====== RECORDS SHOWN

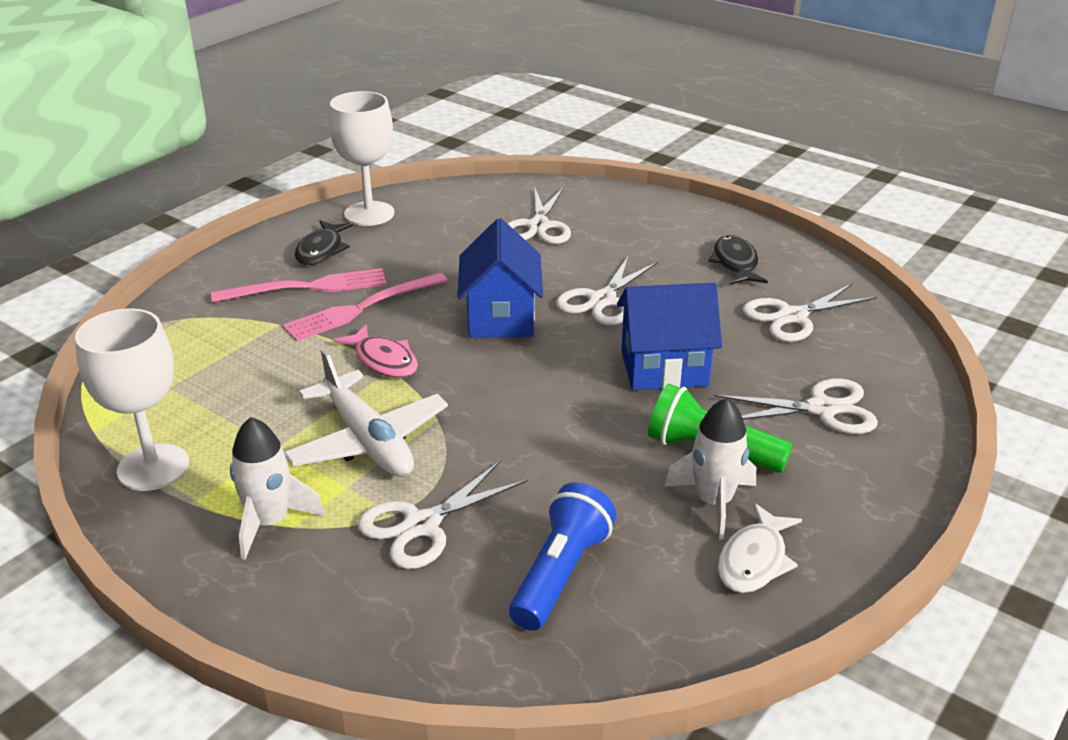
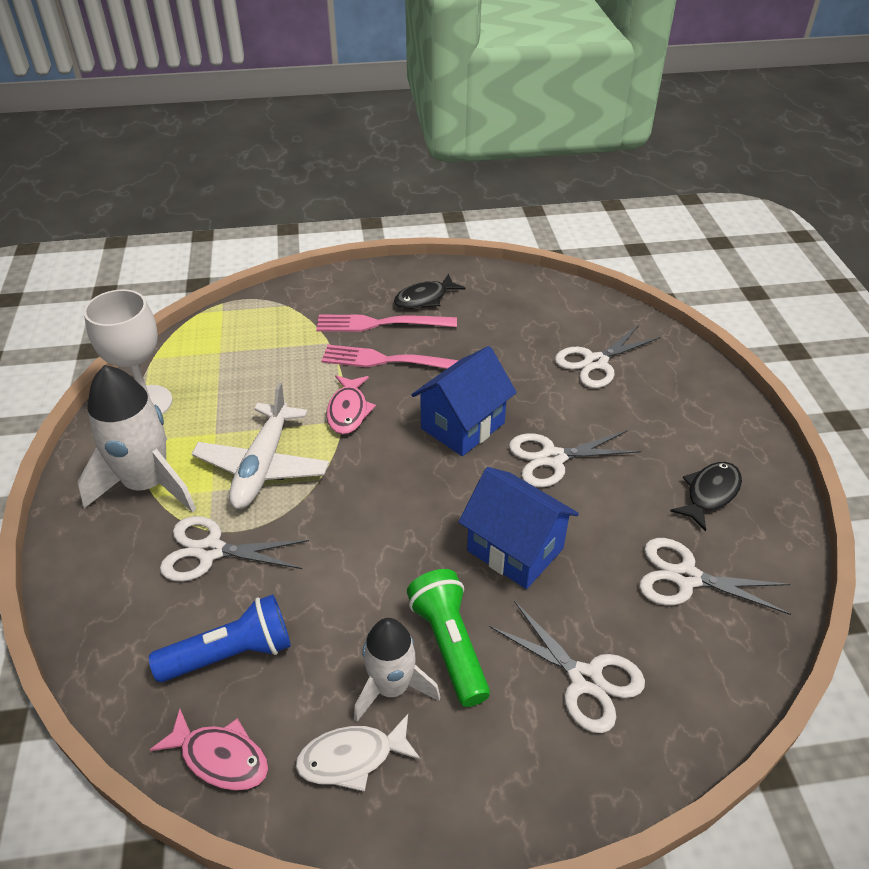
camera: 45 degrees right, 10 degrees up
pink fork [211,268,387,303] -> pink fork turned 150 degrees clockwise [316,315,457,332]
white rocket [230,417,325,560] -> white rocket [78,365,196,513], size x1.57
white goblet [329,91,394,226] -> none
none -> pink fish [150,709,268,791]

============

** THE TASK **
Transcribe the data exactly, minus any images.

** SOLUTION BELOW **
camera: 45 degrees right, 10 degrees up
pink fork [211,268,387,303] -> pink fork turned 150 degrees clockwise [316,315,457,332]
white rocket [230,417,325,560] -> white rocket [78,365,196,513], size x1.57
white goblet [329,91,394,226] -> none
none -> pink fish [150,709,268,791]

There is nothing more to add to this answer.